■ **TASK DESCRIPTION**
The required answer is every line of the data containing the word "none".

■ **INPUT FOR THIS TASK**
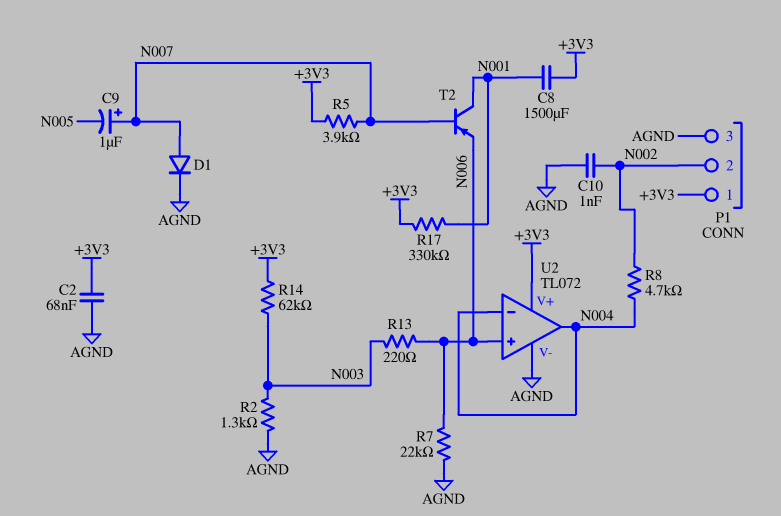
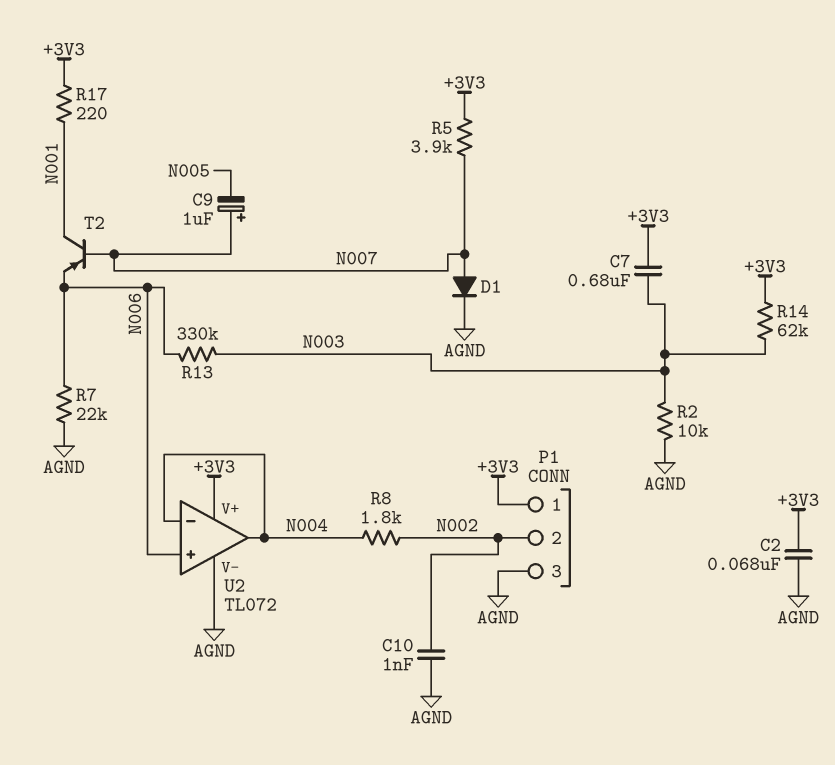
C7: none -> 680nF (+3V3, N003)
C8: 1500uF (+3V3, N001) -> none
R2: 1.3k (AGND, N003) -> 10k (AGND, N003)
R8: 4.7k (N002, N004) -> 1.8k (N002, N004)
R13: 220 (N003, N006) -> 330k (N003, N006)
R17: 330k (+3V3, N001) -> 220 (+3V3, N001)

■ **YOUR SOLUTION**
C7: none -> 680nF (+3V3, N003)
C8: 1500uF (+3V3, N001) -> none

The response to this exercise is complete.